Instructions to follow: Strip out all images, then restate the data verbatim.

[[ Data for this exercise, beginning ]]

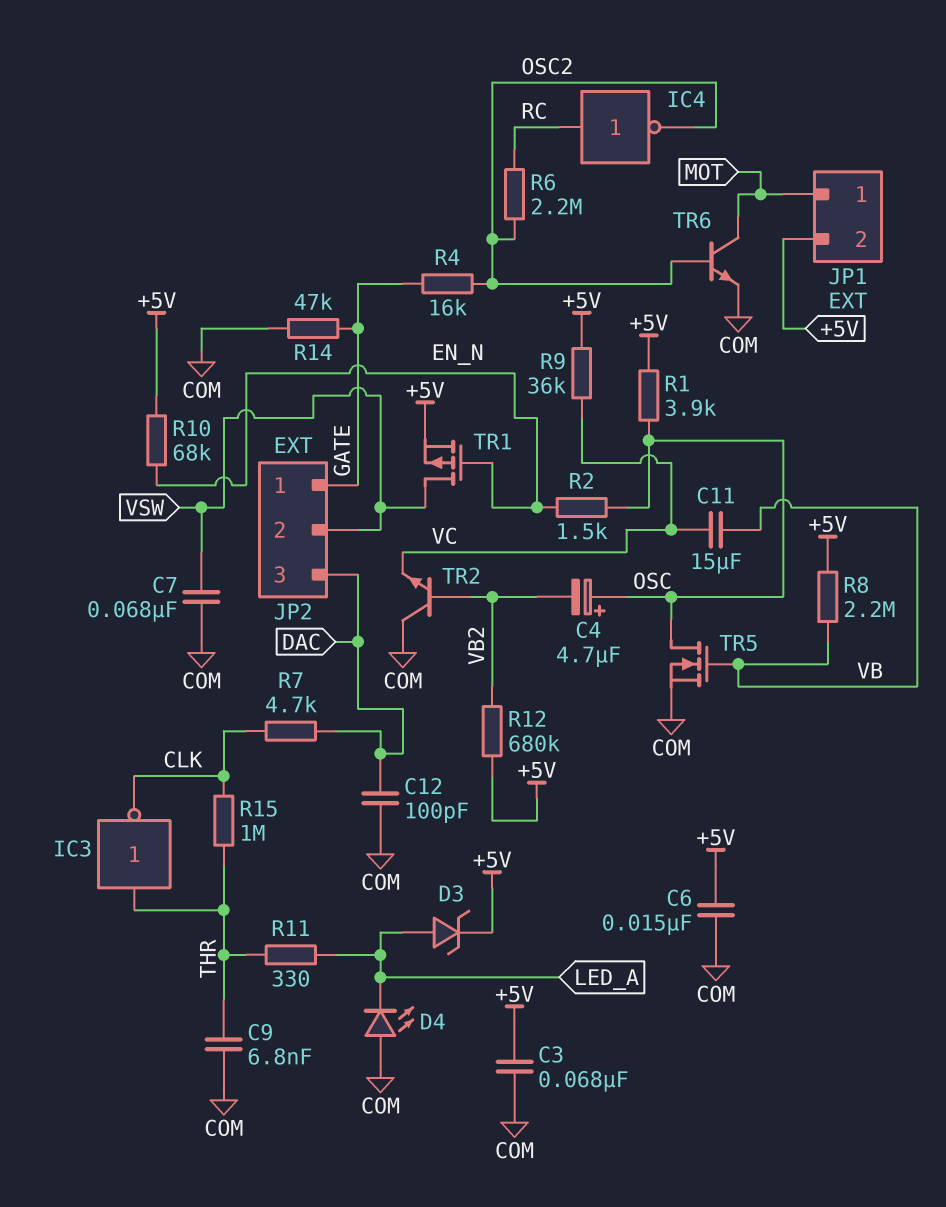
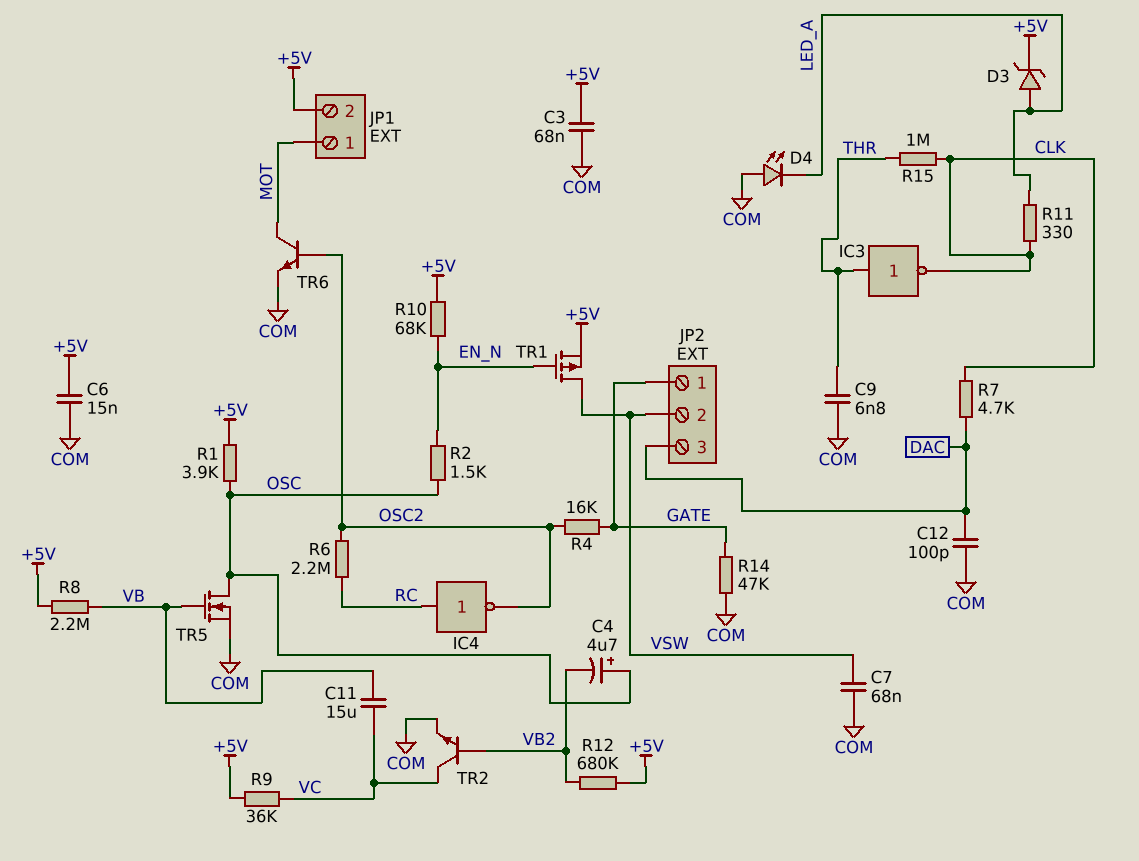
R11: 330 (LED_A, THR) -> 330 (CLK, LED_A)
TR2: NPN (B VB2, C COM, E VC) -> NPN (B VB2, C VC, E COM)

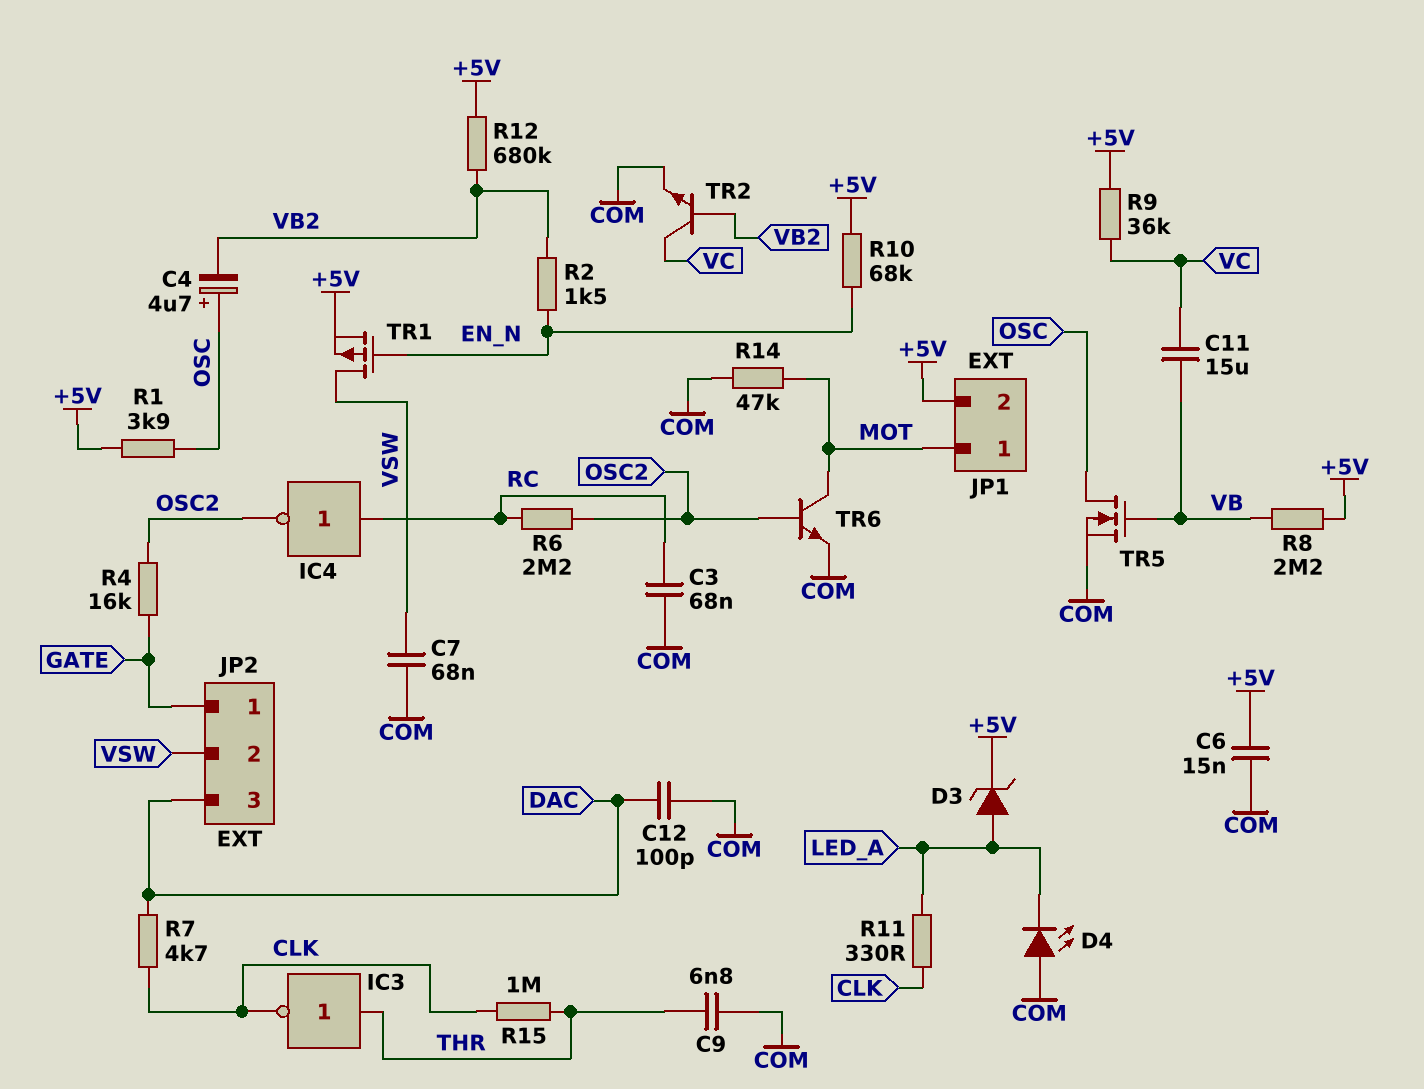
C3: 68nF (+5V, COM) -> 68nF (COM, RC)
R2: 1.5k (EN_N, OSC) -> 1.5k (EN_N, VB2)
R14: 47k (COM, GATE) -> 47k (COM, MOT)

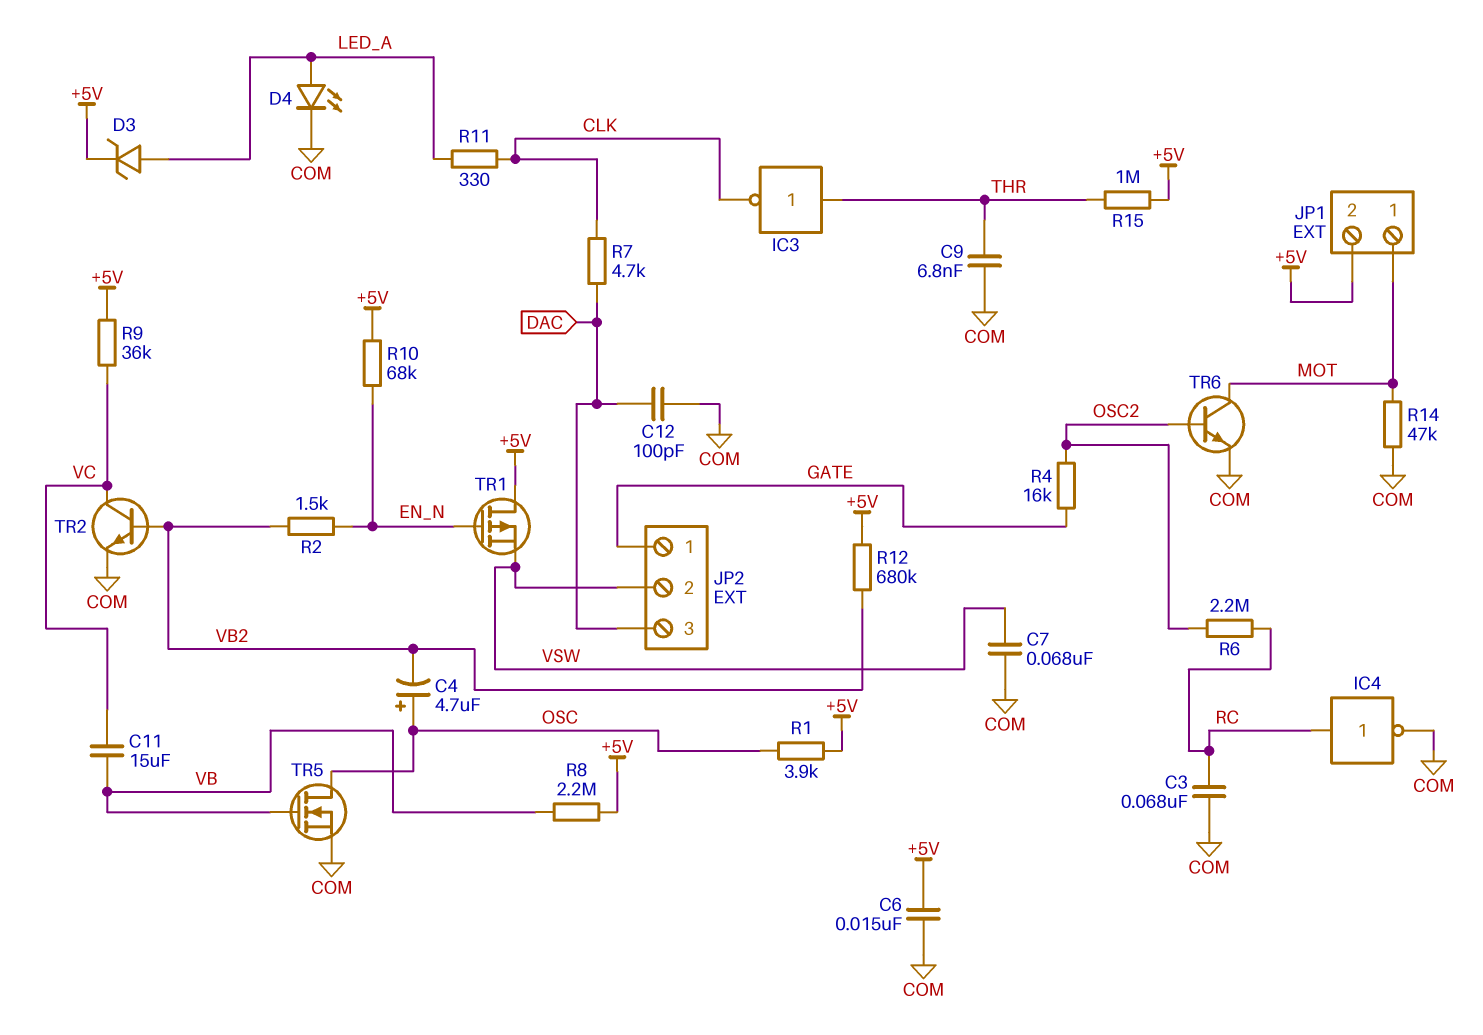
D4: LED (A COM, K LED_A) -> LED (A LED_A, K COM)
IC4: NOT (in RC, out OSC2) -> NOT (in RC, out COM)
R15: 1M (CLK, THR) -> 1M (+5V, THR)
TR1: PMOS (G EN_N, D VSW, S +5V) -> PMOS (G EN_N, D +5V, S VSW)

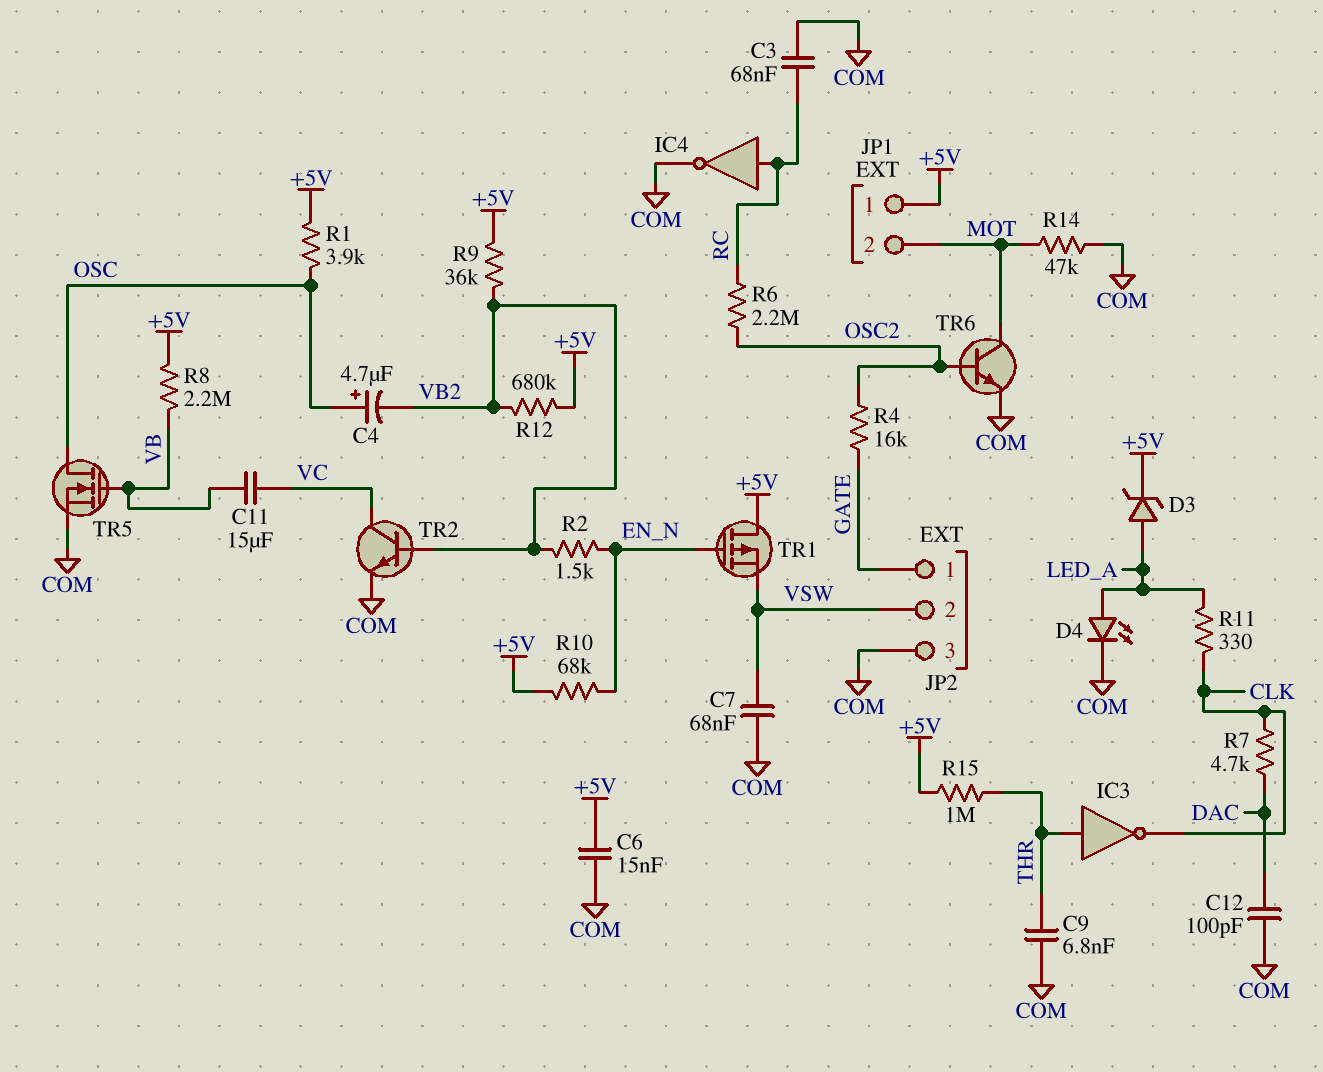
JP1 pin 1: MOT -> +5V
JP1 pin 2: +5V -> MOT
JP2 pin 3: DAC -> COM
R9: 36k (+5V, VC) -> 36k (+5V, VB2)

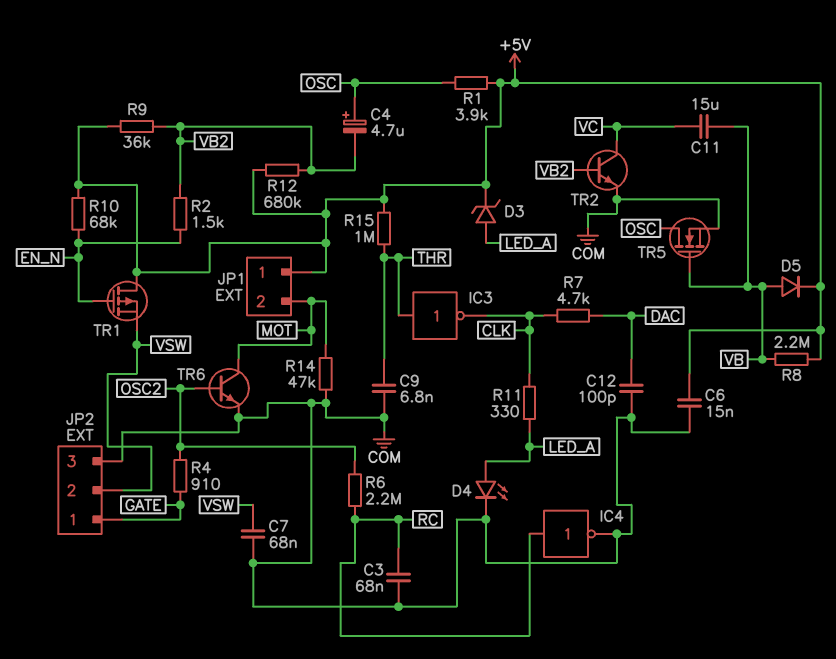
D5: none -> diode (A VB, K +5V)
R4: 16k (GATE, OSC2) -> 910 (GATE, OSC2)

[[ Data for this exercise, end ]]

Response box:
R11: 330 (LED_A, THR) -> 330 (CLK, LED_A)
TR2: NPN (B VB2, C COM, E VC) -> NPN (B VB2, C VC, E COM)

C3: 68nF (+5V, COM) -> 68nF (COM, RC)
R2: 1.5k (EN_N, OSC) -> 1.5k (EN_N, VB2)
R14: 47k (COM, GATE) -> 47k (COM, MOT)

D4: LED (A COM, K LED_A) -> LED (A LED_A, K COM)
IC4: NOT (in RC, out OSC2) -> NOT (in RC, out COM)
R15: 1M (CLK, THR) -> 1M (+5V, THR)
TR1: PMOS (G EN_N, D VSW, S +5V) -> PMOS (G EN_N, D +5V, S VSW)

JP1 pin 1: MOT -> +5V
JP1 pin 2: +5V -> MOT
JP2 pin 3: DAC -> COM
R9: 36k (+5V, VC) -> 36k (+5V, VB2)

D5: none -> diode (A VB, K +5V)
R4: 16k (GATE, OSC2) -> 910 (GATE, OSC2)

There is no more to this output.